DATA LISTING
****************

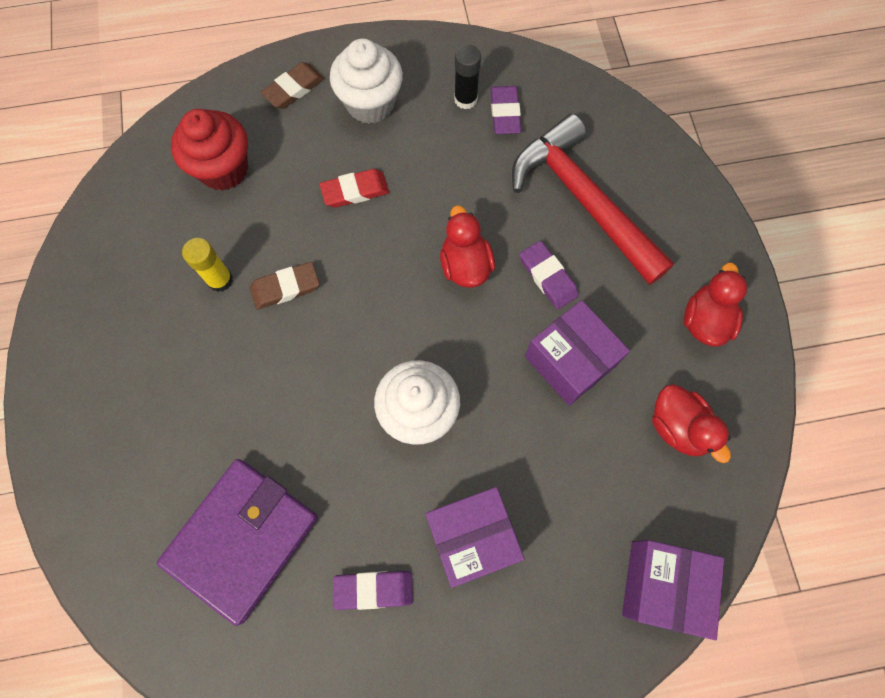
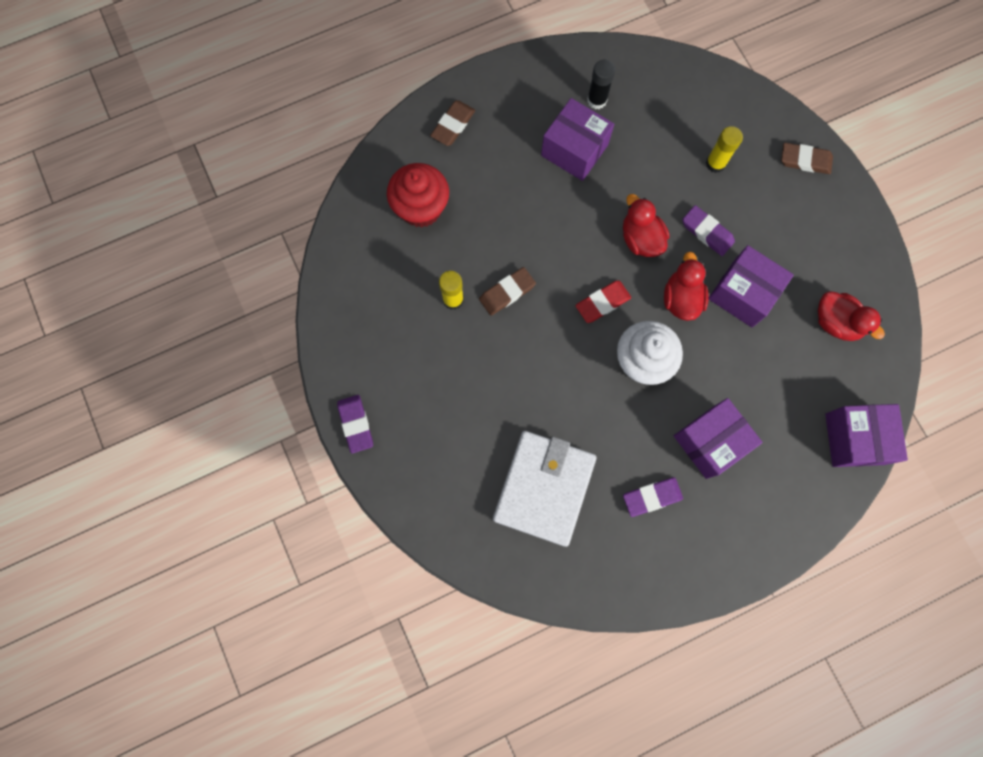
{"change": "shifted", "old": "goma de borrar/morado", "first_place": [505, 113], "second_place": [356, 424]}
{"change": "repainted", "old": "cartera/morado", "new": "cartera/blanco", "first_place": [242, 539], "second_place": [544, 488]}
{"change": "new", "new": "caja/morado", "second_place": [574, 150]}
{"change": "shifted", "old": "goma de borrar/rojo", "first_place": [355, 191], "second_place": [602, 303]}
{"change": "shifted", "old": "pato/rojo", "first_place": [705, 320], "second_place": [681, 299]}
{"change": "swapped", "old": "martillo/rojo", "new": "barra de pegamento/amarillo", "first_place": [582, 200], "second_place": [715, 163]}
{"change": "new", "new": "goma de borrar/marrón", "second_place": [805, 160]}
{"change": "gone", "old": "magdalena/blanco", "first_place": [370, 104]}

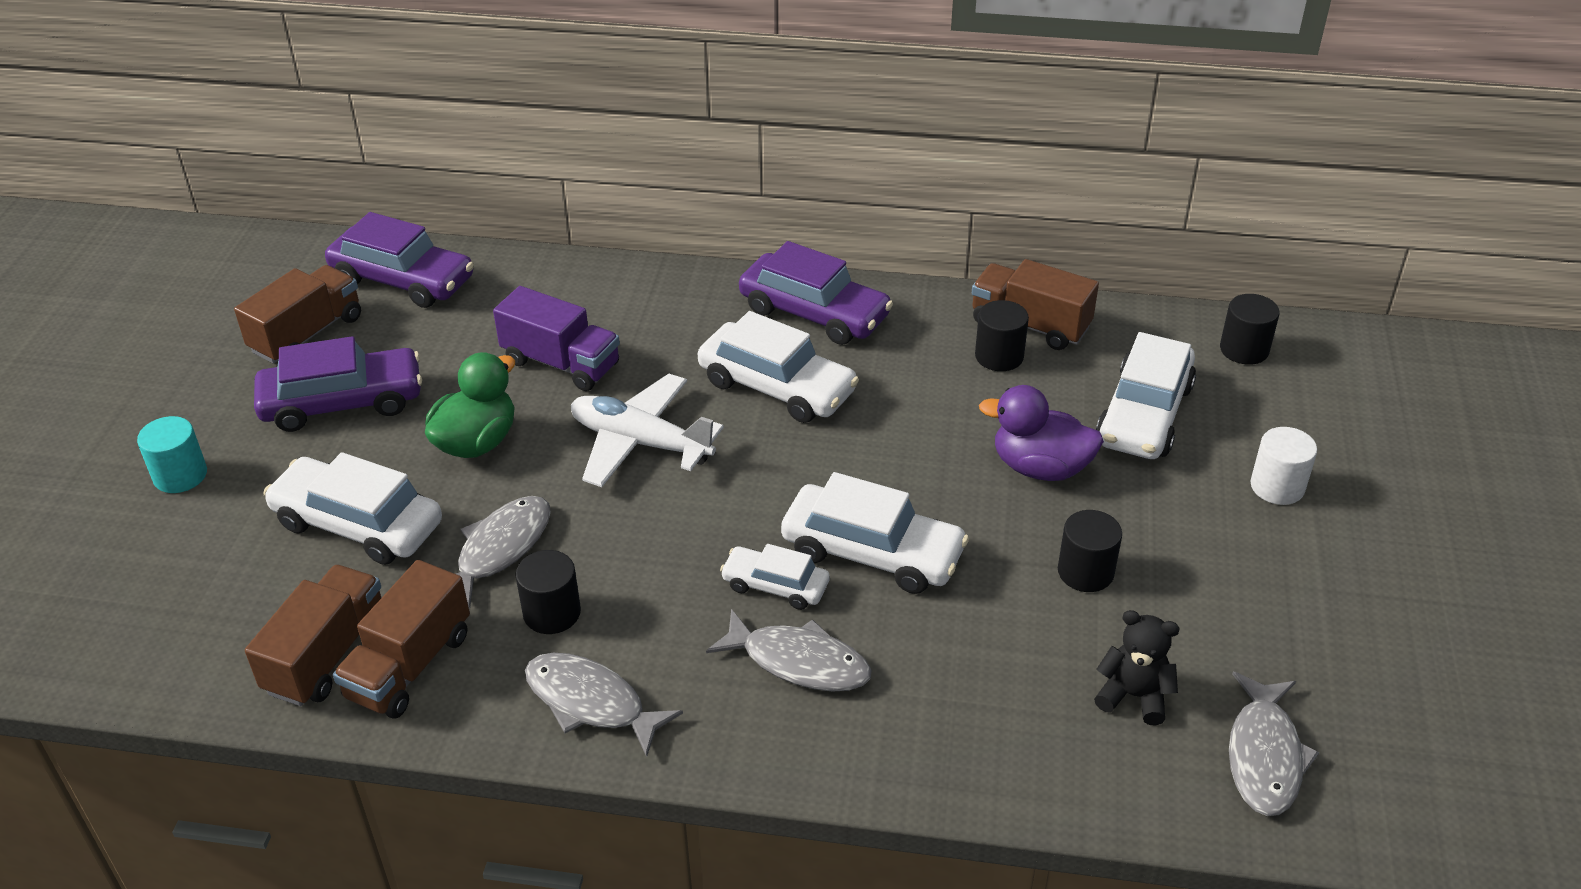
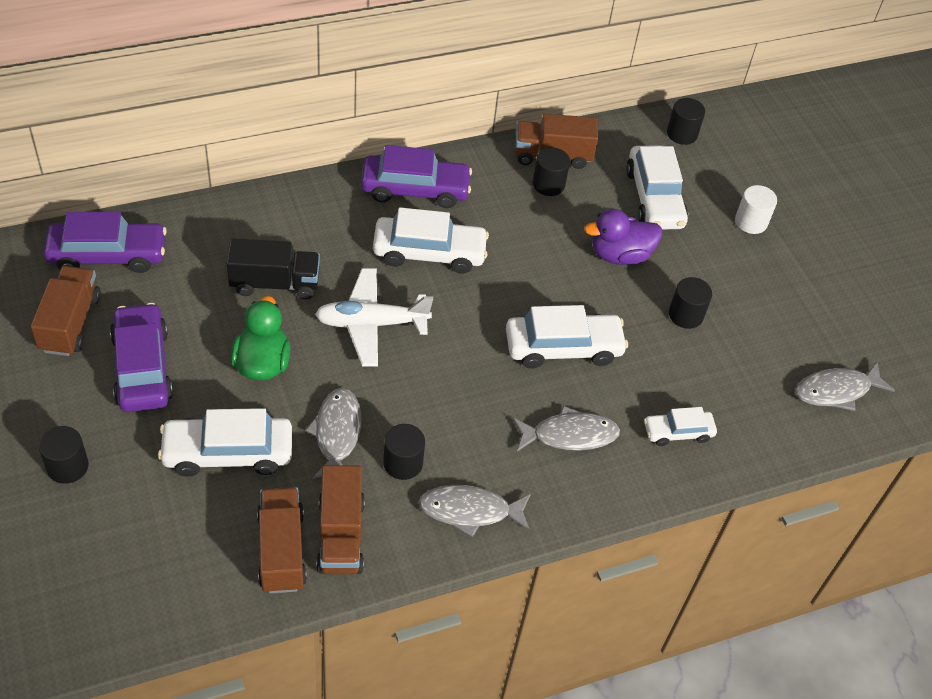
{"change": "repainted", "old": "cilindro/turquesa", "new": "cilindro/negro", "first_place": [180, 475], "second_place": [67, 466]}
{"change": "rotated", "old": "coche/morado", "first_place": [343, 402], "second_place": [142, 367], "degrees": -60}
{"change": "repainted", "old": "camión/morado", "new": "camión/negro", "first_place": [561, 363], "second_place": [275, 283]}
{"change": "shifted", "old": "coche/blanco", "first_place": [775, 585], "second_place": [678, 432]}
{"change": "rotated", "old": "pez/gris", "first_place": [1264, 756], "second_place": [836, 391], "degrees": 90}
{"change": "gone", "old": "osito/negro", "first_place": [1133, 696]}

****************

TO DO
From the listing above, return every line that carries the string "borrar".

EXERCISE SOLUTION
{"change": "shifted", "old": "goma de borrar/morado", "first_place": [505, 113], "second_place": [356, 424]}
{"change": "shifted", "old": "goma de borrar/rojo", "first_place": [355, 191], "second_place": [602, 303]}
{"change": "new", "new": "goma de borrar/marrón", "second_place": [805, 160]}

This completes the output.